** DATA TO USE **
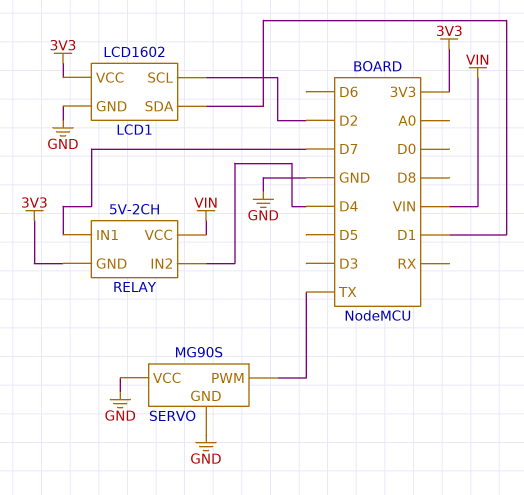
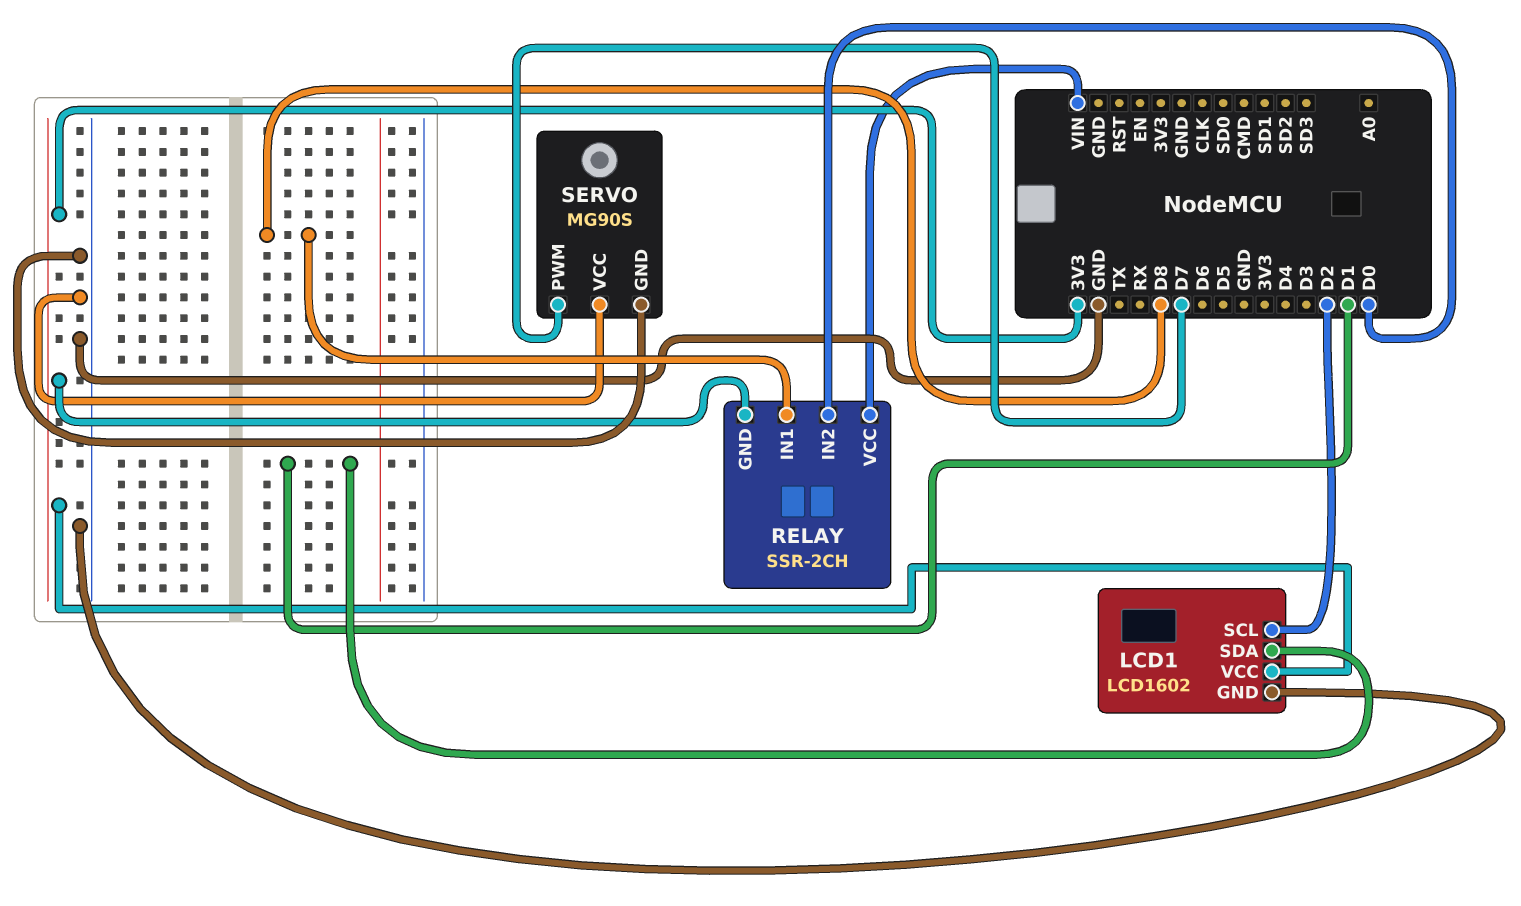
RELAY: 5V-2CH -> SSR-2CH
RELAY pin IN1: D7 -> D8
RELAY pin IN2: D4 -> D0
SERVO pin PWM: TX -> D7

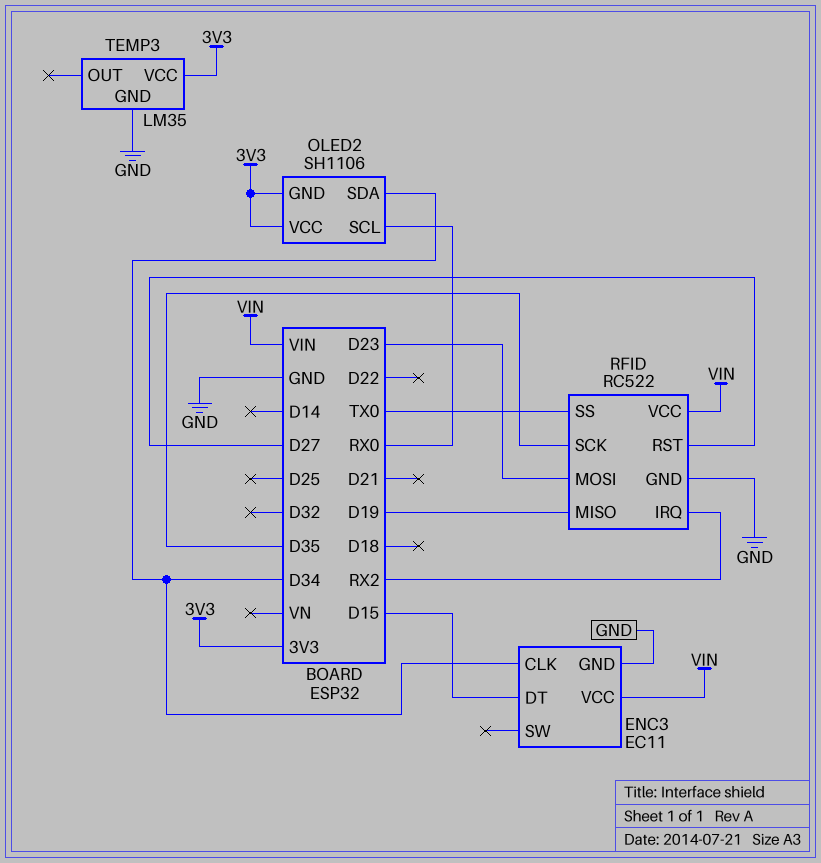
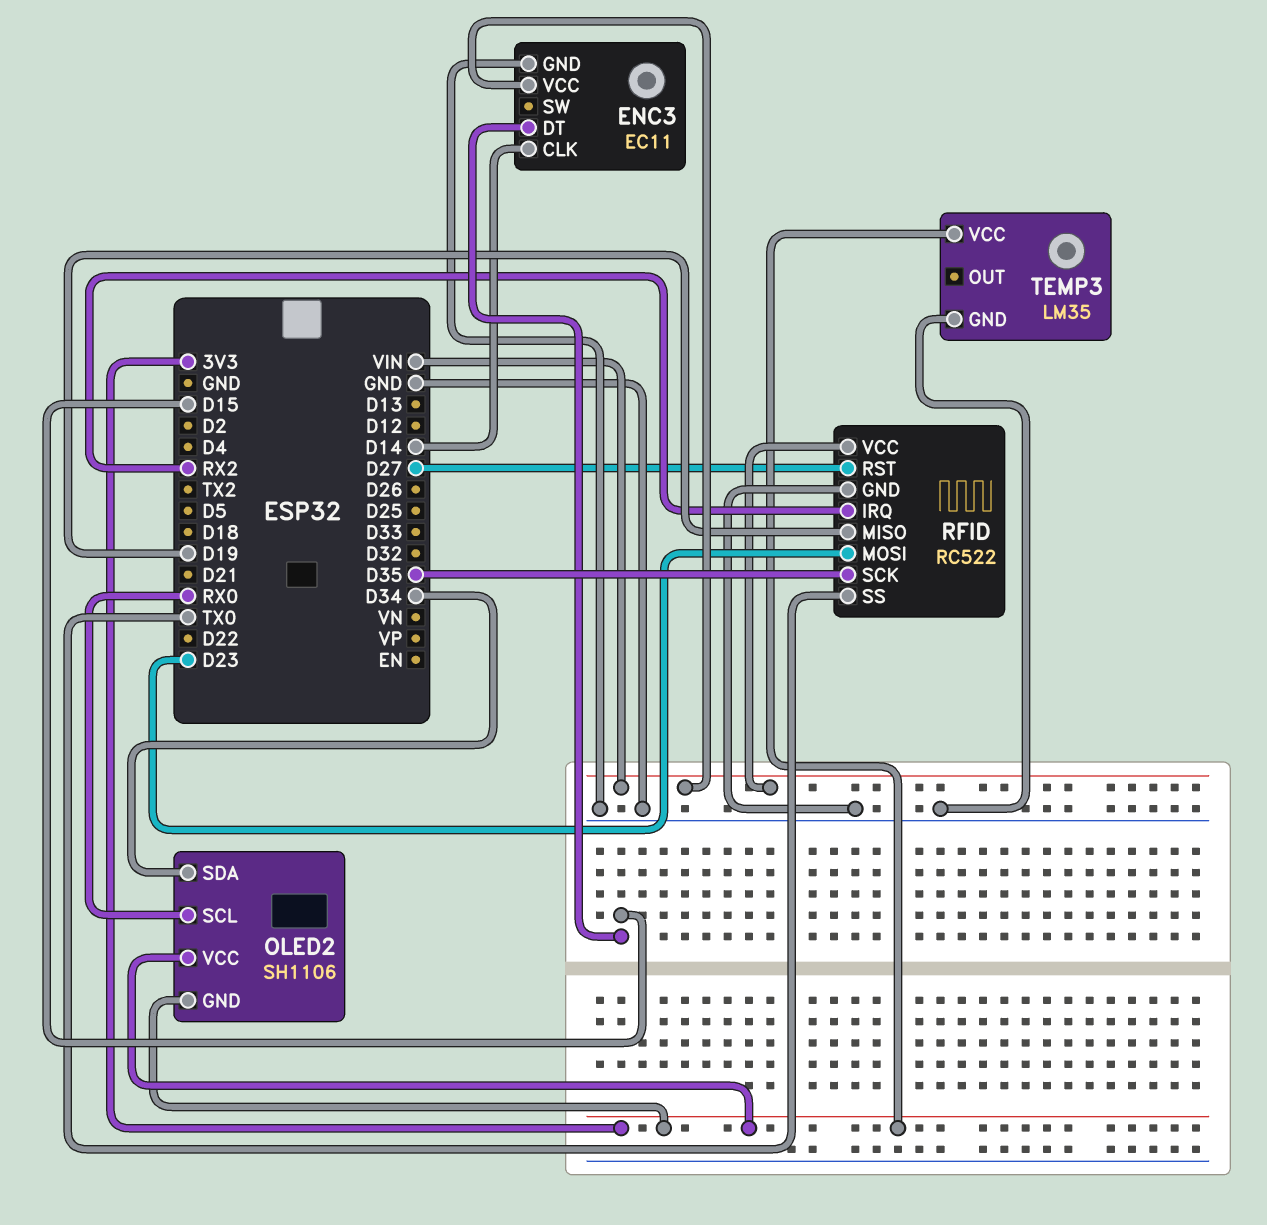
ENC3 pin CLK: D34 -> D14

** WHAT YOU NEED TO DO **
Exact duplicates of all the entries are required, and no image may appear in them.

** ANSWER **
RELAY: 5V-2CH -> SSR-2CH
RELAY pin IN1: D7 -> D8
RELAY pin IN2: D4 -> D0
SERVO pin PWM: TX -> D7

ENC3 pin CLK: D34 -> D14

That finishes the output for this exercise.